YOUR OBJECTIVE:
The entries are to be reproduced word for word, with all images left out.

SUPPLIED DATA:

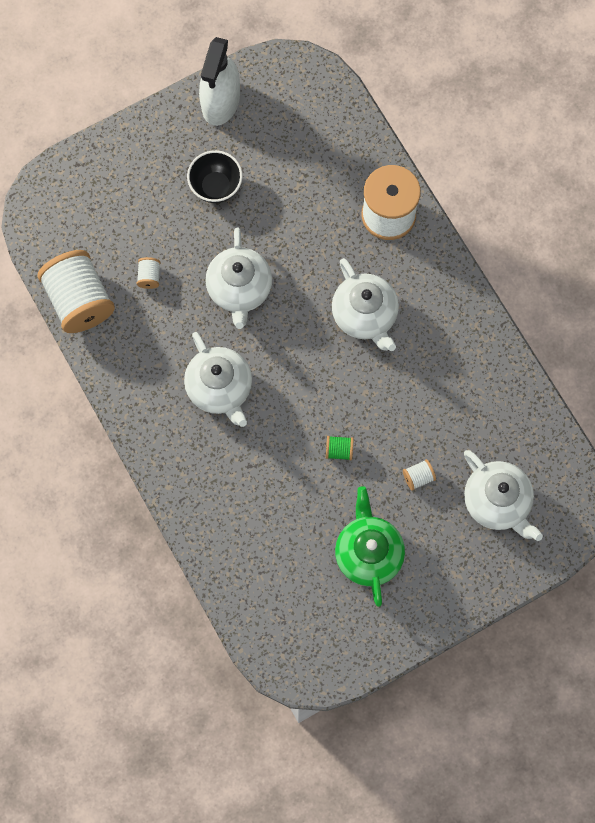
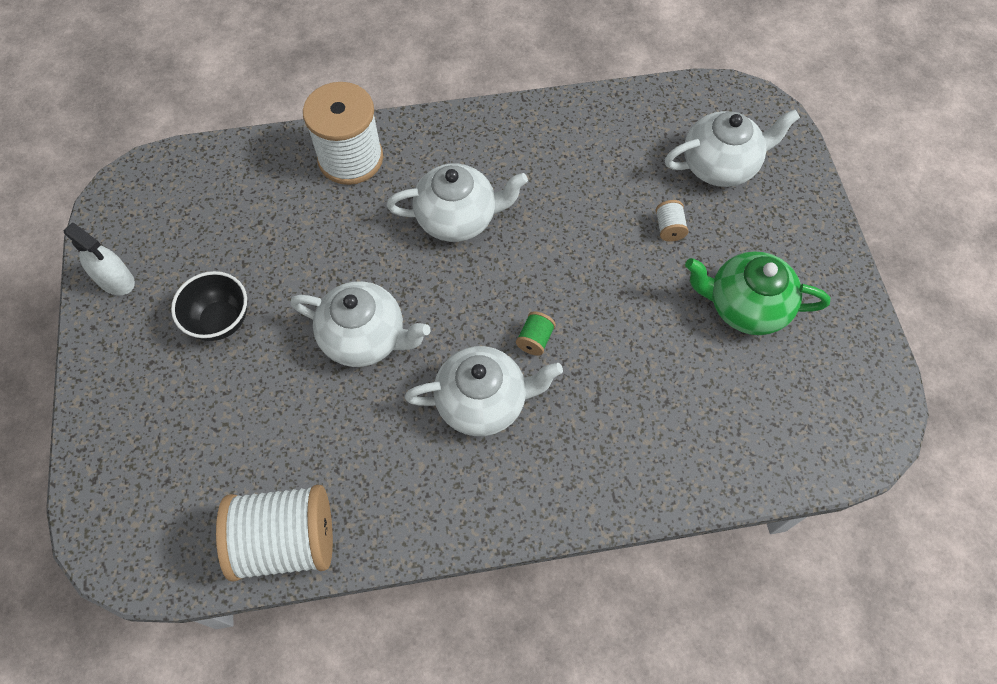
camera: 70 degrees left, 10 degrees down
(149, 276) = (297, 438): white spool -> none
(221, 102) = (116, 280): white spray bottle -> white spray bottle, size x0.64
(339, 450) = (610, 296): green spool -> green spool (535, 339)

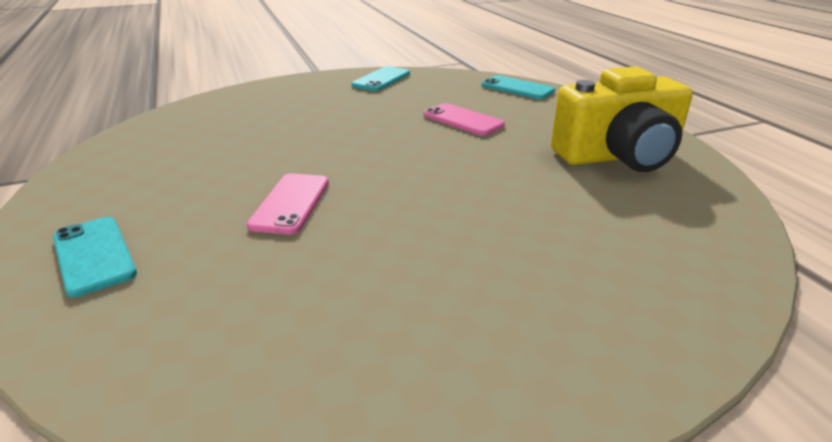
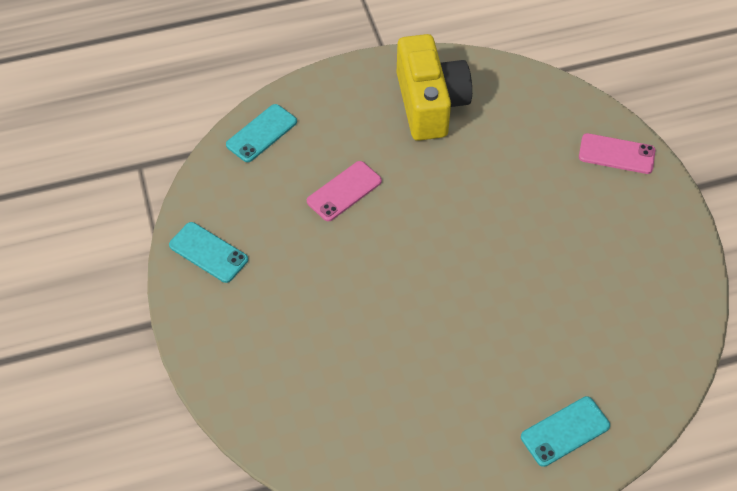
camera: 85 degrees left, 25 degrees up
(290, 203) = (497, 319): pink phone -> pink phone (616, 154)

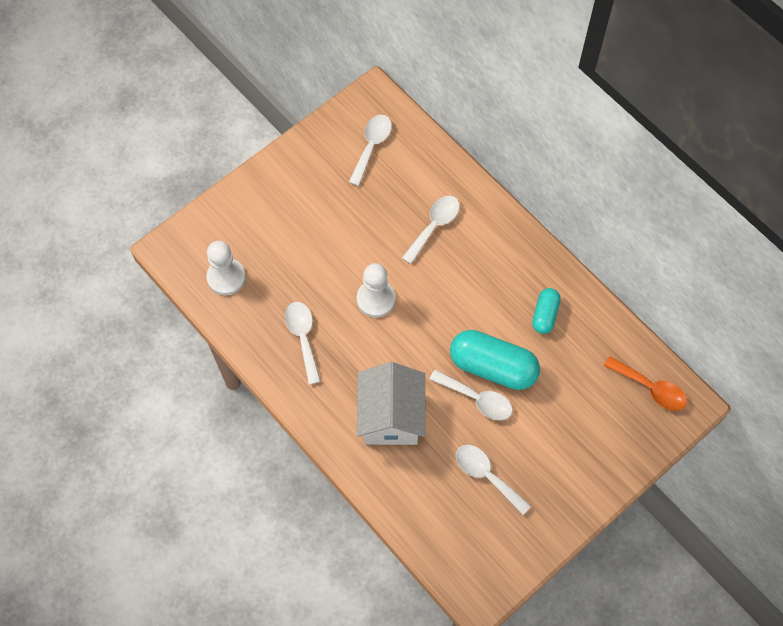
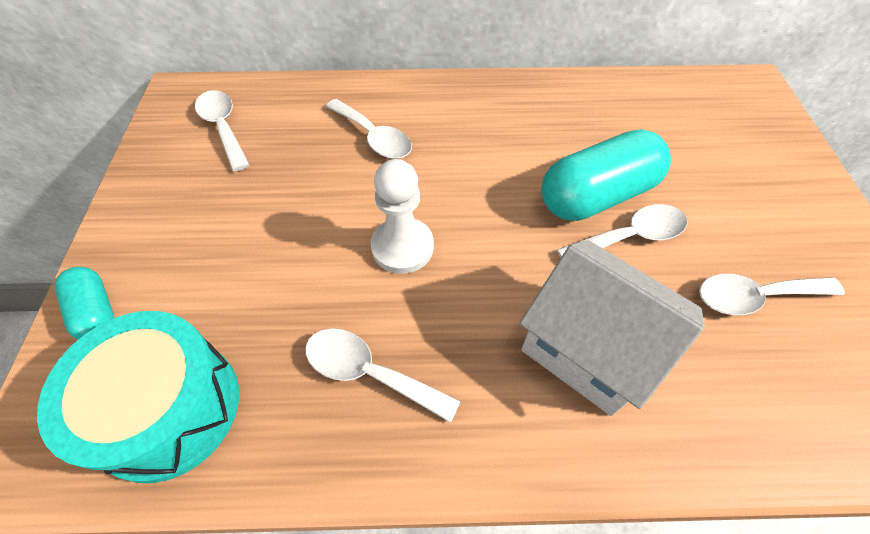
camera: 50 degrees left, 10 degrees down
(226, 277) = (168, 408): white pawn -> turquoise drum
(434, 226) = (374, 137): white spoon -> white spoon turned 150 degrees clockwise
(545, 315) = (567, 119): turquoise capsule -> turquoise capsule (96, 312)
(650, 388) = (718, 97): orange spoon -> none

EXERCISE ANSWER:
camera: 70 degrees left, 10 degrees down
(149, 276) = (297, 438): white spool -> none
(221, 102) = (116, 280): white spray bottle -> white spray bottle, size x0.64
(339, 450) = (610, 296): green spool -> green spool (535, 339)

camera: 85 degrees left, 25 degrees up
(290, 203) = (497, 319): pink phone -> pink phone (616, 154)

camera: 50 degrees left, 10 degrees down
(226, 277) = (168, 408): white pawn -> turquoise drum
(434, 226) = (374, 137): white spoon -> white spoon turned 150 degrees clockwise
(545, 315) = (567, 119): turquoise capsule -> turquoise capsule (96, 312)
(650, 388) = (718, 97): orange spoon -> none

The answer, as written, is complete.